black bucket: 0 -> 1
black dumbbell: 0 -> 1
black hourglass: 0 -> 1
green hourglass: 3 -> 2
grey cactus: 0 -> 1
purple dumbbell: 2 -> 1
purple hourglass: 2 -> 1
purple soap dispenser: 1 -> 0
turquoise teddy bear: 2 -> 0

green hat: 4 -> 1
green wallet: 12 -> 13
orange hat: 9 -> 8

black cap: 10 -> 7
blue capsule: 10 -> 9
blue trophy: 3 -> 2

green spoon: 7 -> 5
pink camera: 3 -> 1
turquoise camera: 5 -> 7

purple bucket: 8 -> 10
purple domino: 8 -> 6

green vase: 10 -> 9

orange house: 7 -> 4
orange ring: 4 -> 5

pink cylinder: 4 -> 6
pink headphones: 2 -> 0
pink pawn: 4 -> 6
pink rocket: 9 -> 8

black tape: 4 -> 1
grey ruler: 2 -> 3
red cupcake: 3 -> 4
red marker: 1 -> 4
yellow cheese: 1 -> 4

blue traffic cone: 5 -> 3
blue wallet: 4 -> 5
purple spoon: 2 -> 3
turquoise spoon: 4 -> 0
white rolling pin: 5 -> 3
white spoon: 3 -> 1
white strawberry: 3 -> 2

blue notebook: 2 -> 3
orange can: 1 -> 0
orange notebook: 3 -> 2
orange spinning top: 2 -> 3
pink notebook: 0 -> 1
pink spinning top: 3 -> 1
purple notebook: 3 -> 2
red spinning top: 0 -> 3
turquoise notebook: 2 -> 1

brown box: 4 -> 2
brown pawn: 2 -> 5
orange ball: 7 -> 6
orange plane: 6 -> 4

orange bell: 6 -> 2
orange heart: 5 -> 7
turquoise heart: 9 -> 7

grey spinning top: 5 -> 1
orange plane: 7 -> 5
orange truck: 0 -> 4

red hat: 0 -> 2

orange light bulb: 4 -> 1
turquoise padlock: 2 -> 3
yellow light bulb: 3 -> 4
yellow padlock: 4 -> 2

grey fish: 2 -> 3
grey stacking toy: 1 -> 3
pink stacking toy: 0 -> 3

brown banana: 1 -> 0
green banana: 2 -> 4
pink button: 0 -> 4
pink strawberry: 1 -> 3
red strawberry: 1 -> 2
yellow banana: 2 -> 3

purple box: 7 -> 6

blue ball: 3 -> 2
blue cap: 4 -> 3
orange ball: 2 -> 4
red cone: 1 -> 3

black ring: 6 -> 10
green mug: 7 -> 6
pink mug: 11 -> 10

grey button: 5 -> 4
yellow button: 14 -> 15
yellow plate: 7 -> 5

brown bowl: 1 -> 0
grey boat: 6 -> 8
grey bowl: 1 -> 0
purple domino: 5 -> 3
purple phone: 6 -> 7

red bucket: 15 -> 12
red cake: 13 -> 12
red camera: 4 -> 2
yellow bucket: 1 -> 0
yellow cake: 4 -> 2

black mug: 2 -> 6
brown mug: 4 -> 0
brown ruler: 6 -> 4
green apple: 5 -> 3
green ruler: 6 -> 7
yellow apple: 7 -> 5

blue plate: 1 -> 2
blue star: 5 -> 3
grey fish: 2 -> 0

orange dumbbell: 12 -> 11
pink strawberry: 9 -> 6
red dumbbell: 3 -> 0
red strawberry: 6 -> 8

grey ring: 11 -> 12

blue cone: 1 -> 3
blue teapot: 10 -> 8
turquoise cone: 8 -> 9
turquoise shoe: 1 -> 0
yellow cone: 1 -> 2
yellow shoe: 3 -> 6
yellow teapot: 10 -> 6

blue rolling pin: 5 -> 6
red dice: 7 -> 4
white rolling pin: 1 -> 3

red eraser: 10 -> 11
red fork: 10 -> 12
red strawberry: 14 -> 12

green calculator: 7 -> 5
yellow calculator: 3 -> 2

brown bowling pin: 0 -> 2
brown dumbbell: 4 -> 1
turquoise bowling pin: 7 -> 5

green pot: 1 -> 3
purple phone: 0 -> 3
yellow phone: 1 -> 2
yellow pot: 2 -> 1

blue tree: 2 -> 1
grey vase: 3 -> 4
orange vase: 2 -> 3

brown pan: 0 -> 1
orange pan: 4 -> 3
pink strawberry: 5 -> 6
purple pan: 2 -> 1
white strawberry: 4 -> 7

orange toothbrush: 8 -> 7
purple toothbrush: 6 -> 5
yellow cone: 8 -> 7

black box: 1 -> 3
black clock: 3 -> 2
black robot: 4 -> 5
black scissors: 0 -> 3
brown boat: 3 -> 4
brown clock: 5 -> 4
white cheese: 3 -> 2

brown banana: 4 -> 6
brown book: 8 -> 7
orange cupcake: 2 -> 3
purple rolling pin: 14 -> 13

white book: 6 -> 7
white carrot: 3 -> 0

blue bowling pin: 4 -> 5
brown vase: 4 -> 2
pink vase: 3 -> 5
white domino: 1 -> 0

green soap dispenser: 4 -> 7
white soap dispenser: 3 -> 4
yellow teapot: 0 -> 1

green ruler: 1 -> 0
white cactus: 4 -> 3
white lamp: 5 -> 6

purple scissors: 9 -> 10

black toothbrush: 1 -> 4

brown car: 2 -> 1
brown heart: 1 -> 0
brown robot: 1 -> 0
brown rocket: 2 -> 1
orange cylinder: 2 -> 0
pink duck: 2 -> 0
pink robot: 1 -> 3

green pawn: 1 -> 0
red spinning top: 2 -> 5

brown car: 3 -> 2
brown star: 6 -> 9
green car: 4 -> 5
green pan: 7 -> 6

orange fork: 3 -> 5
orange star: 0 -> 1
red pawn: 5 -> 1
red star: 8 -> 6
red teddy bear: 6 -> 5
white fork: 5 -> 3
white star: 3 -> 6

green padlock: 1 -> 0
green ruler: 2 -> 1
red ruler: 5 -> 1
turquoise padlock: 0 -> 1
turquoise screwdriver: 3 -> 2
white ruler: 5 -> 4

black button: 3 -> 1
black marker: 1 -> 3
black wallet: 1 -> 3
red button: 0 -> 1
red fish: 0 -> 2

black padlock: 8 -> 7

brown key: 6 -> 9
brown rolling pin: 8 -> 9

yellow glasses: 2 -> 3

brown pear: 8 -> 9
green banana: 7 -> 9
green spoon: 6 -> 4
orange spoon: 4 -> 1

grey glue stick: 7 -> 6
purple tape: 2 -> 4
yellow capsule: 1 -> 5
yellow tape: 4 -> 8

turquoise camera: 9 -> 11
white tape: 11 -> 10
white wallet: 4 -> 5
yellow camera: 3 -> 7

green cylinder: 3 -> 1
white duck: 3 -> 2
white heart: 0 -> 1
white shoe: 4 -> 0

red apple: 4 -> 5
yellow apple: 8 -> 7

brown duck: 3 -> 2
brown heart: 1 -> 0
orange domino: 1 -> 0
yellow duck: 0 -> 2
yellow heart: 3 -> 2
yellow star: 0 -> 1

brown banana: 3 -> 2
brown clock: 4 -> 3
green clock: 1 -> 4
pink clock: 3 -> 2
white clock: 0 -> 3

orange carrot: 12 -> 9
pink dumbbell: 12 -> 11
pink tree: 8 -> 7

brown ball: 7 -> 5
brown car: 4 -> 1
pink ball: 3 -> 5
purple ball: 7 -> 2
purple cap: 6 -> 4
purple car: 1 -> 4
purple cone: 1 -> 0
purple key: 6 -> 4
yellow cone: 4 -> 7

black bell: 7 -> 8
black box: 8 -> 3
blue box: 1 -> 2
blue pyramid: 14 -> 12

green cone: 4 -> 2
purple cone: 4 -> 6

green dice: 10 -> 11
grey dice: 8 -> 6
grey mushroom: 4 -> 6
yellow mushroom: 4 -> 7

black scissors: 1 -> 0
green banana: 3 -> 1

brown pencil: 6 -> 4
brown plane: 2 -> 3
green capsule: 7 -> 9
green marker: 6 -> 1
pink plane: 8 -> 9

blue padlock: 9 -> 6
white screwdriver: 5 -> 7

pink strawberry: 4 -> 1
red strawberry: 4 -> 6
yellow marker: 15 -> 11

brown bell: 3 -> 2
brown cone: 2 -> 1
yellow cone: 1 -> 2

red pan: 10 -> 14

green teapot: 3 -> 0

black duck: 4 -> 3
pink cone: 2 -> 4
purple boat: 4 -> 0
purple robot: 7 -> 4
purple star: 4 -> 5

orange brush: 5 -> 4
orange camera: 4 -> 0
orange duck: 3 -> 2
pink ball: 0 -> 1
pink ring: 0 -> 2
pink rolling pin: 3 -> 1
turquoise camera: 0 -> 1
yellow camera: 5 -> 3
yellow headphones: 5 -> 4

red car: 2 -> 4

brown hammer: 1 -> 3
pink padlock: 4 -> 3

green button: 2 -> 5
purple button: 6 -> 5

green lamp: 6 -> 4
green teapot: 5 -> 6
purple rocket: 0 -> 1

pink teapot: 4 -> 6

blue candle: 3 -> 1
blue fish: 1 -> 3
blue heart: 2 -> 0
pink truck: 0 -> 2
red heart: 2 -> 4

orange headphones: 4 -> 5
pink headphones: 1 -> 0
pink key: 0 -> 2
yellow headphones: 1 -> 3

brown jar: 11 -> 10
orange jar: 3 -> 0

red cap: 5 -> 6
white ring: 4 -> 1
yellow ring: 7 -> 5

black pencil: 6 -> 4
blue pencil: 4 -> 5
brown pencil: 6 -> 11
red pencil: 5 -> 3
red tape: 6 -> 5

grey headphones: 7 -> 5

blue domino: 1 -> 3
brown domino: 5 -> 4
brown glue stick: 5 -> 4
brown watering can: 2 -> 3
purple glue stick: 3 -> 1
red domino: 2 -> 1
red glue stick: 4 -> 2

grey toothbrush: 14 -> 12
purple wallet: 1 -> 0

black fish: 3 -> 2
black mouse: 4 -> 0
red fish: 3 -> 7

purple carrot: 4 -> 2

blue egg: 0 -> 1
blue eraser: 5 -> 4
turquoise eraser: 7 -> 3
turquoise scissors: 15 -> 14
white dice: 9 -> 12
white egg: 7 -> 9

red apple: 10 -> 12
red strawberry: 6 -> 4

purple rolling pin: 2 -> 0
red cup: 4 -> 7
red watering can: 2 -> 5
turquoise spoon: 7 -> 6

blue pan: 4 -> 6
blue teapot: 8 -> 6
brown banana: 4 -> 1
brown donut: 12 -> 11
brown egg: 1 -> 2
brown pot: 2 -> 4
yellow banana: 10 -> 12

Exercise description -
For the string "toothbrush", state how many lines in the listing contain it, and give no other words.

Solution to this exercise -
4